*WHAT YOU SHOULD DO:*
In the records below, find the line containing "(87, 323) = (230, 213): yellow" and the line containing "(368, 210) = (284, 270): blue spoon -> none". Give again exactly those lines and every line between them, omitting the pictures.

*RECORDS FOR THIS TASK:*
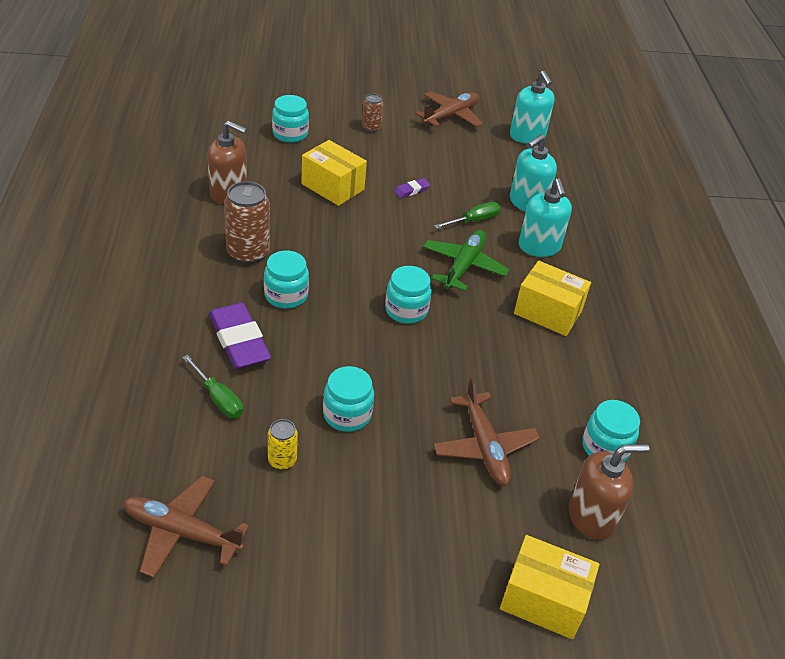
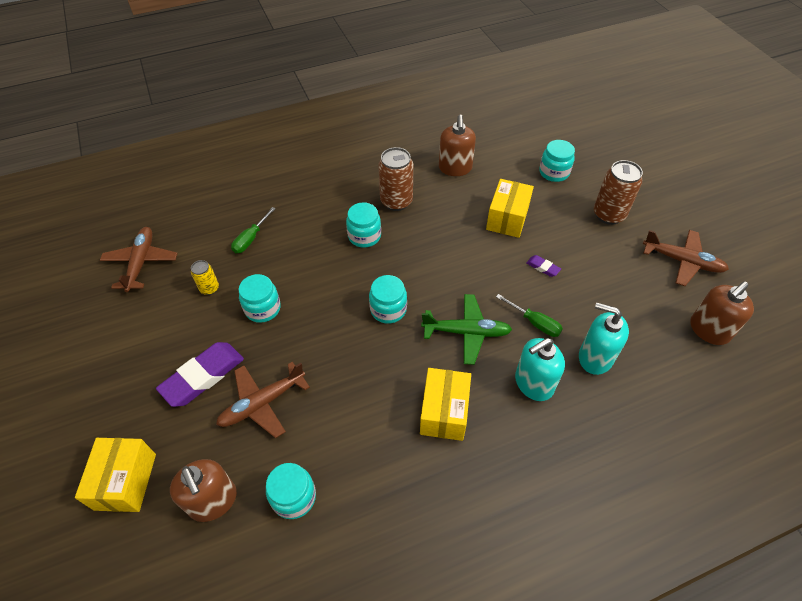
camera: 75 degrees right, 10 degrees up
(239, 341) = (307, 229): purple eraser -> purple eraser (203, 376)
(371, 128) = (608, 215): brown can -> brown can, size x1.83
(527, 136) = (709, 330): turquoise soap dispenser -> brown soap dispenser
==
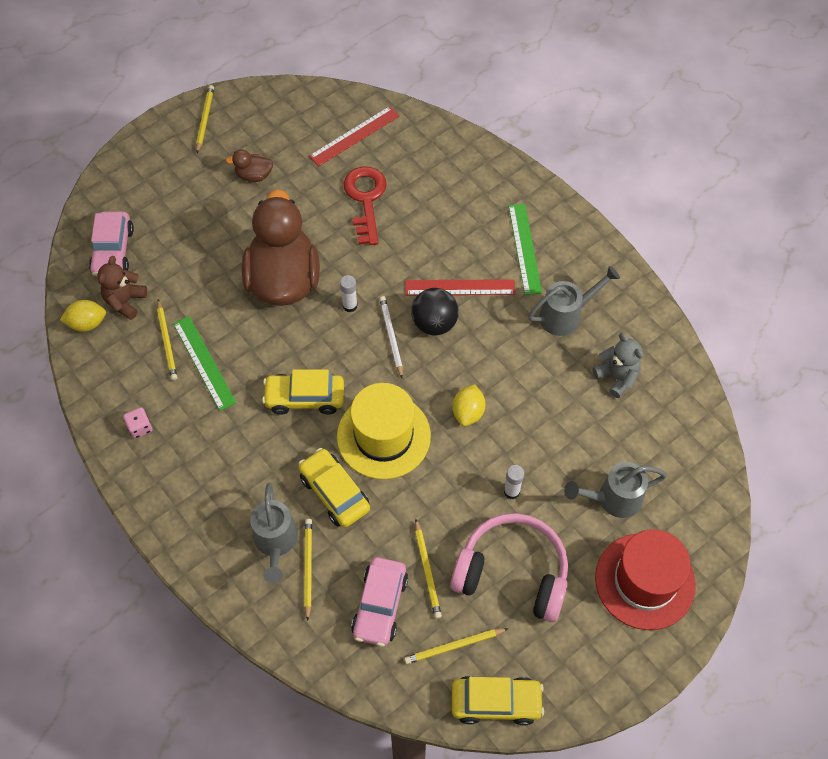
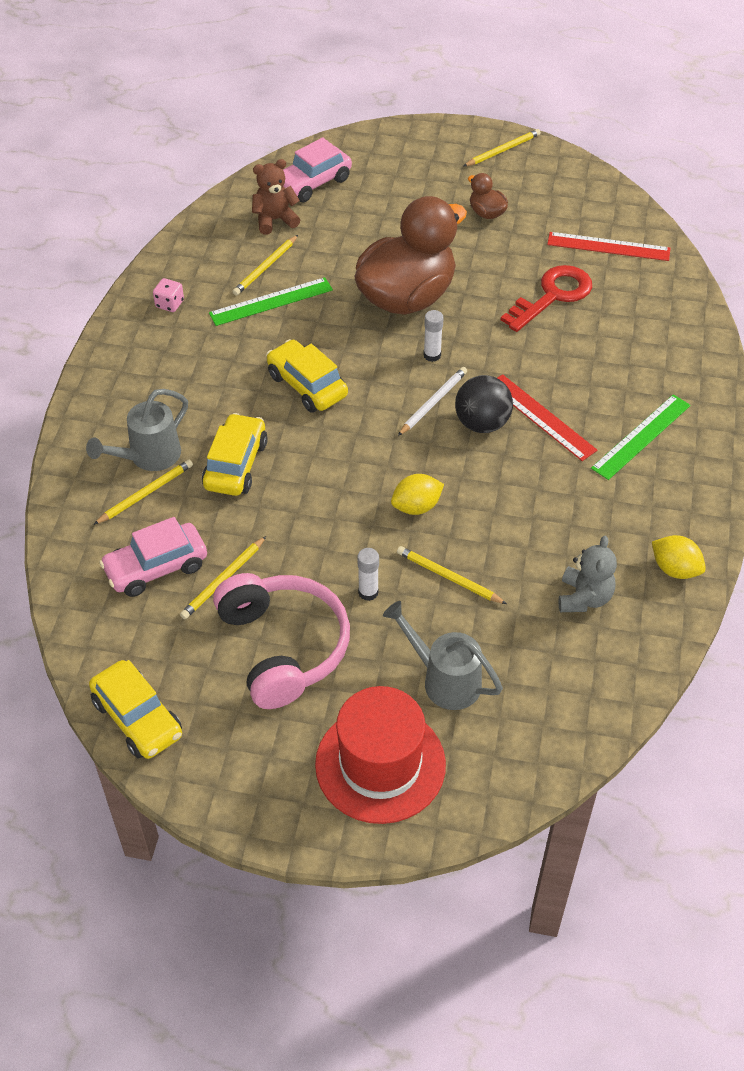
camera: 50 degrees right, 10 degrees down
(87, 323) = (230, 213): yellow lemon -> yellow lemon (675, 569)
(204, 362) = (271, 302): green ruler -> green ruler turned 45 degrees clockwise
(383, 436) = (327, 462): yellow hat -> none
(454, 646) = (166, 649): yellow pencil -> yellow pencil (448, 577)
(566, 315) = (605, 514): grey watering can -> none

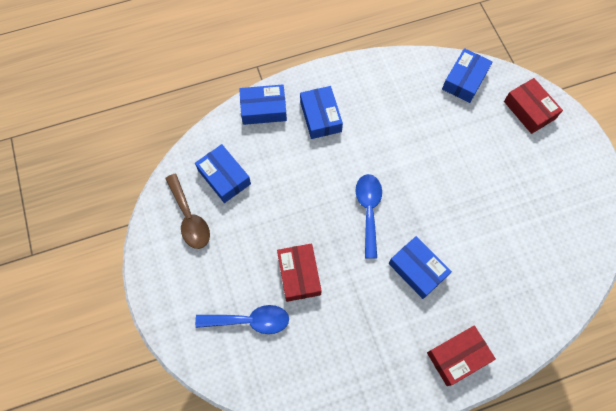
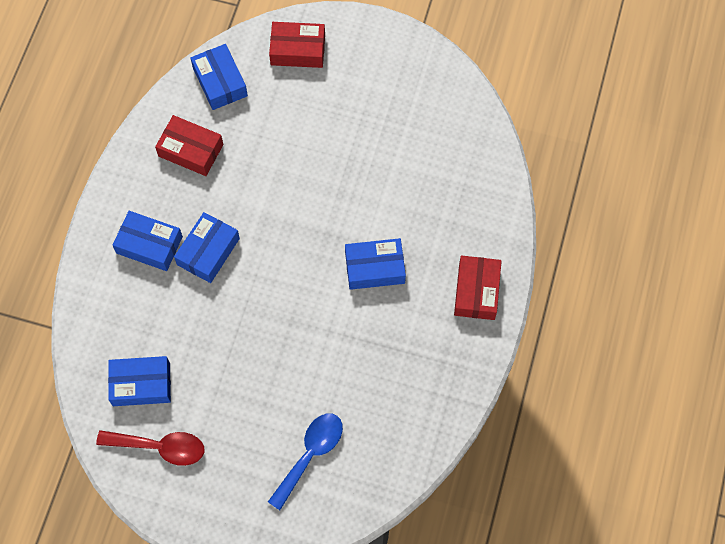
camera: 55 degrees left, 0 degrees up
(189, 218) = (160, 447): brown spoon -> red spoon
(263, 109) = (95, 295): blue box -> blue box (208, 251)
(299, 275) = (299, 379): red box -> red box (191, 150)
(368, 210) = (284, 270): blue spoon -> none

*WORKED SOLUTION:*
(87, 323) = (230, 213): yellow lemon -> yellow lemon (675, 569)
(204, 362) = (271, 302): green ruler -> green ruler turned 45 degrees clockwise
(383, 436) = (327, 462): yellow hat -> none
(454, 646) = (166, 649): yellow pencil -> yellow pencil (448, 577)
(566, 315) = (605, 514): grey watering can -> none

camera: 55 degrees left, 0 degrees up
(189, 218) = (160, 447): brown spoon -> red spoon
(263, 109) = (95, 295): blue box -> blue box (208, 251)
(299, 275) = (299, 379): red box -> red box (191, 150)
(368, 210) = (284, 270): blue spoon -> none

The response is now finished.